**Action item**. Nothing but the lines from the one containing "turquoise dumbbell [521,446,598,484]" to the end of the data should be copied, exactly, and the pictures stay out.

* * * * *

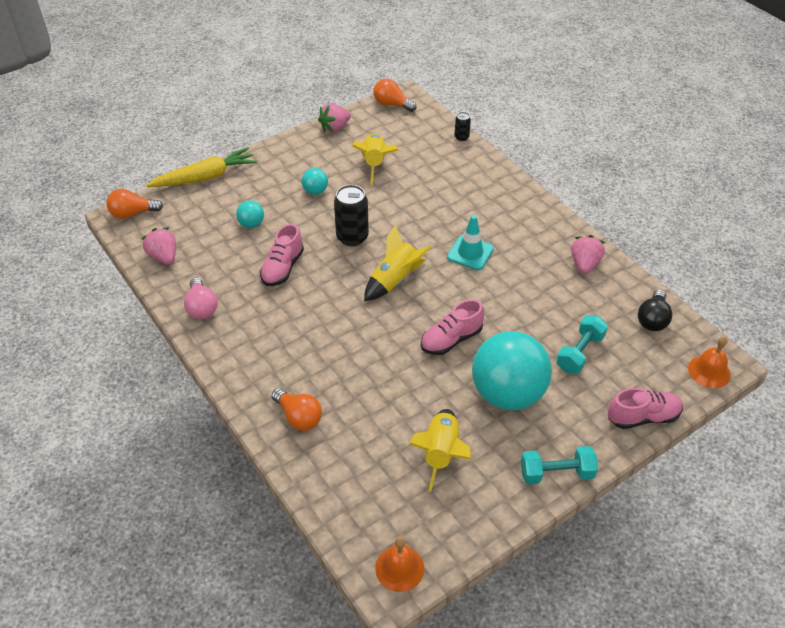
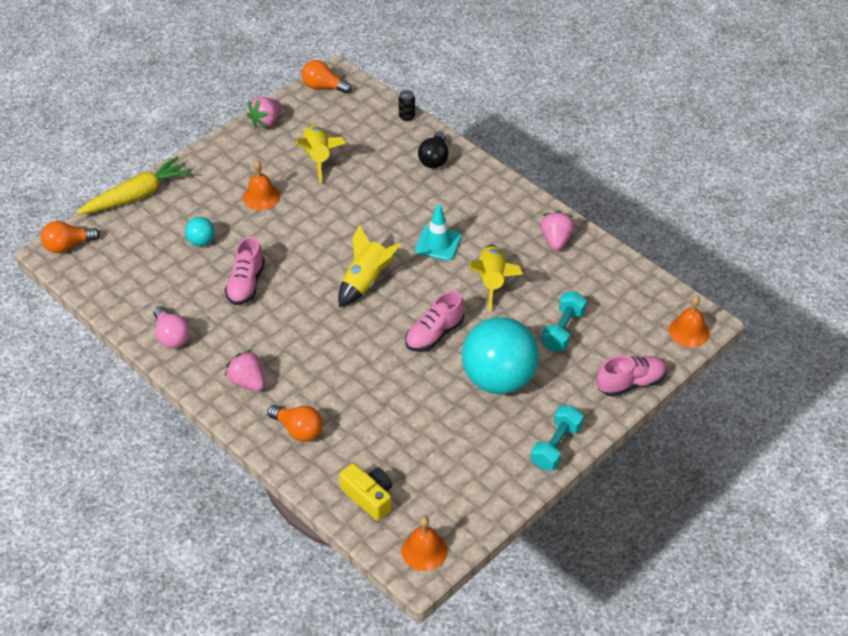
camera: 10 degrees left, 0 degrees up
pink strawberry [142,227,176,265] -> pink strawberry moved to [225,349,265,392]
turquoise ball [302,168,328,195] -> orange bell [243,160,280,210]
black can [334,185,369,246] -> none
yellow rocket [409,409,471,492] -> yellow rocket moved to [469,245,523,311]
turquoise dumbbell [521,446,598,484] -> turquoise dumbbell turned 45 degrees counterclockwise [531,406,584,470]
black light bulb [638,289,672,331] -> black light bulb moved to [418,131,448,168]
none -> yellow camera [339,463,392,521]

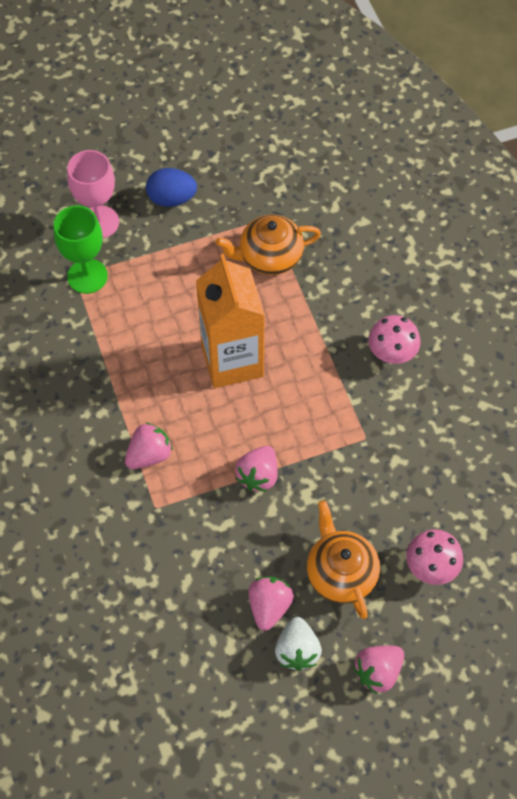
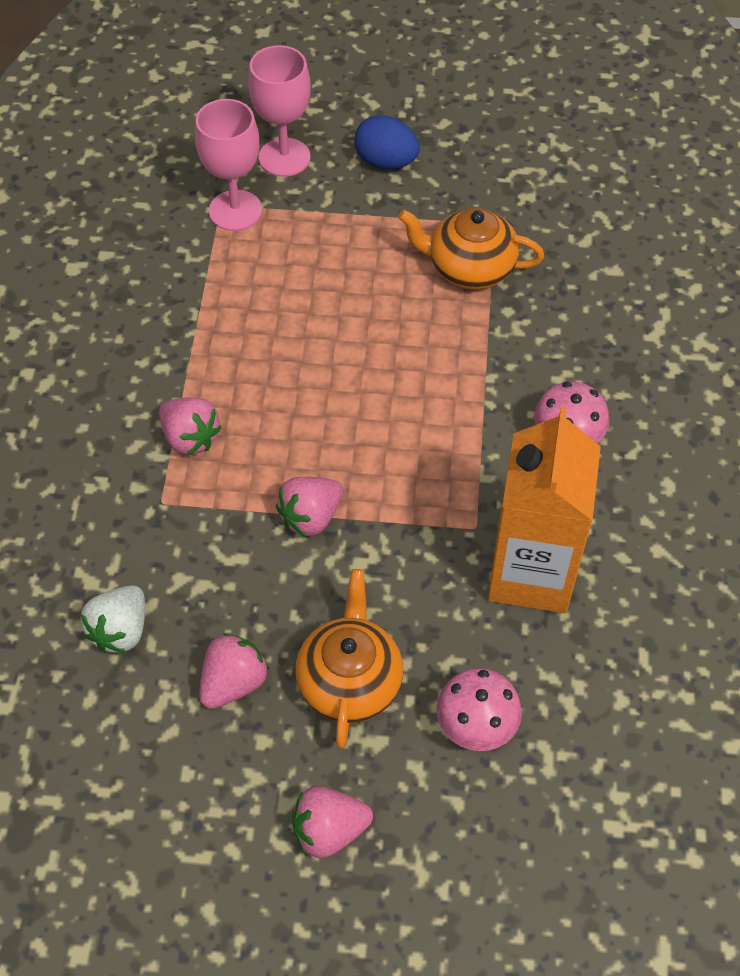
camera: 25 degrees right, 5 degrees down
green goblet [53,206,108,294] -> pink goblet [195,99,262,231]
pink strawberry [125,422,173,469] -> pink strawberry turned 60 degrees clockwise [159,397,222,455]
orange carton [196,254,265,388] -> orange carton moved to [488,406,601,613]
white strawberry [275,617,322,671] -> white strawberry moved to [81,585,145,653]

* * * * *

**Answer**.
turquoise dumbbell [521,446,598,484] -> turquoise dumbbell turned 45 degrees counterclockwise [531,406,584,470]
black light bulb [638,289,672,331] -> black light bulb moved to [418,131,448,168]
none -> yellow camera [339,463,392,521]

camera: 25 degrees right, 5 degrees down
green goblet [53,206,108,294] -> pink goblet [195,99,262,231]
pink strawberry [125,422,173,469] -> pink strawberry turned 60 degrees clockwise [159,397,222,455]
orange carton [196,254,265,388] -> orange carton moved to [488,406,601,613]
white strawberry [275,617,322,671] -> white strawberry moved to [81,585,145,653]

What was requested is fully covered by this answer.